___ RECORD SET
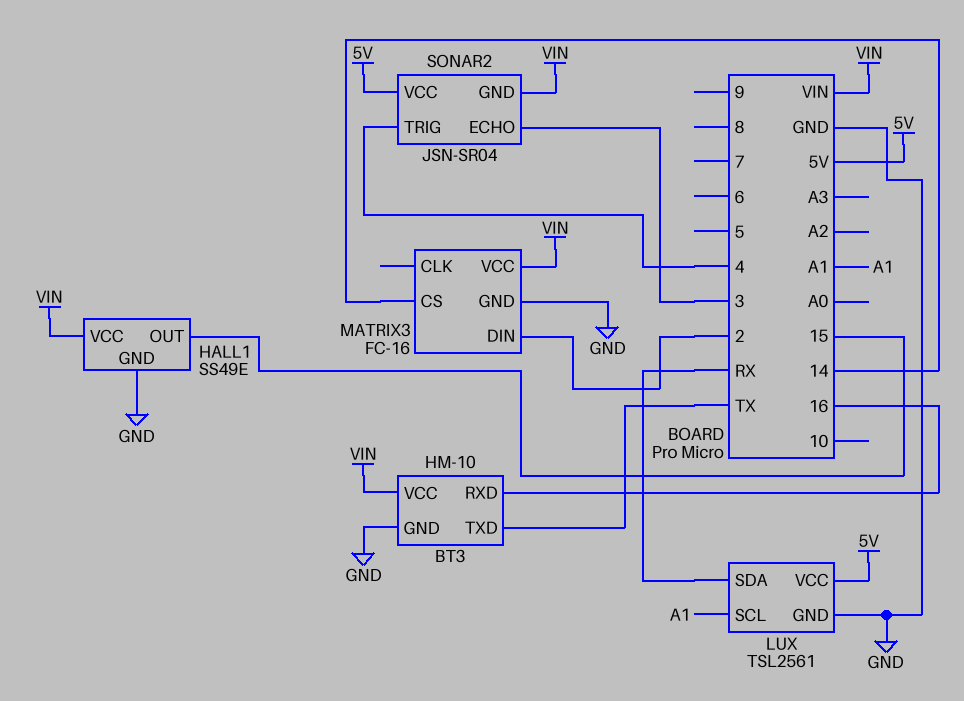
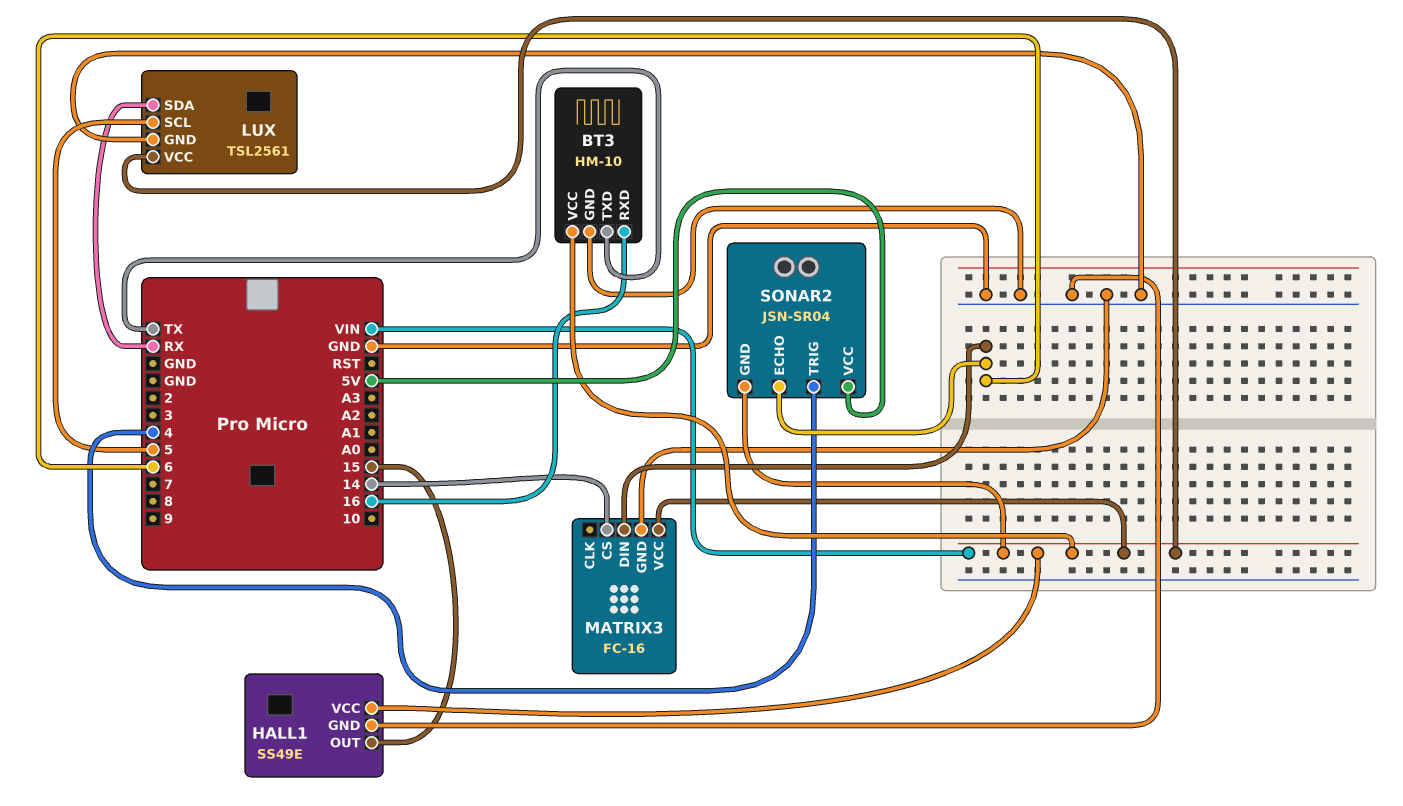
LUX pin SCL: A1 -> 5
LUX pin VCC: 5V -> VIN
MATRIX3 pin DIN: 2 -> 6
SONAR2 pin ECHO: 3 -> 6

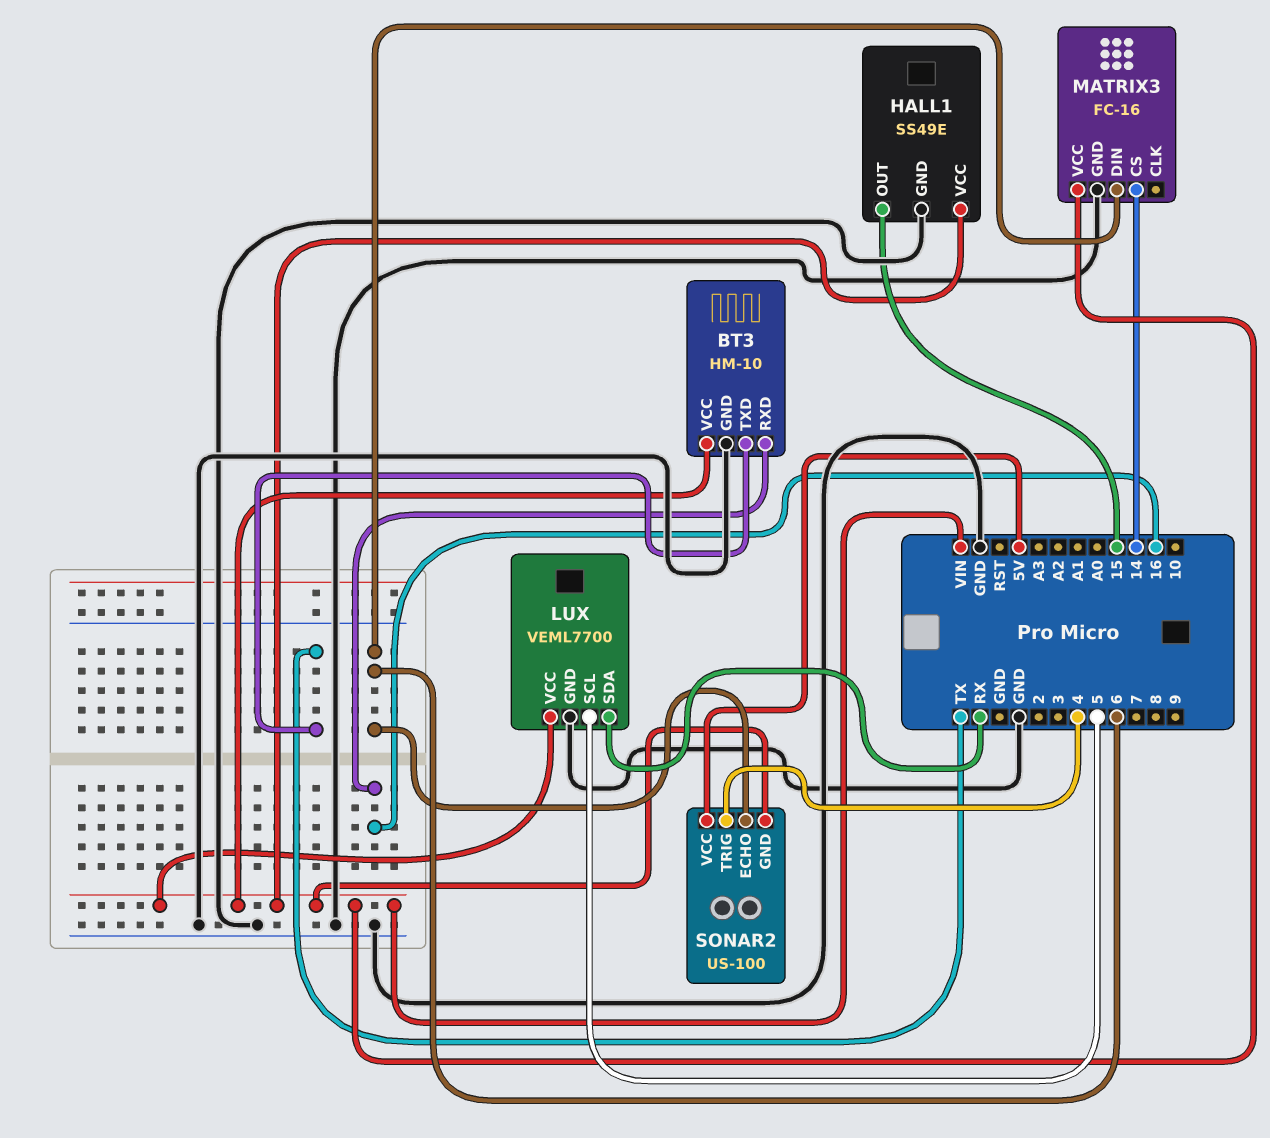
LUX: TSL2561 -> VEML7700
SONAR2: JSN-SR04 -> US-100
______
TASK REQUIREMENTS: Reproduce exactly, with every picture left out, the lines from the one that contains "LUX pin VCC: 5V -> VIN" to the final line of the records above.

SOLUTION TO THE EXERCISE:
LUX pin VCC: 5V -> VIN
MATRIX3 pin DIN: 2 -> 6
SONAR2 pin ECHO: 3 -> 6

LUX: TSL2561 -> VEML7700
SONAR2: JSN-SR04 -> US-100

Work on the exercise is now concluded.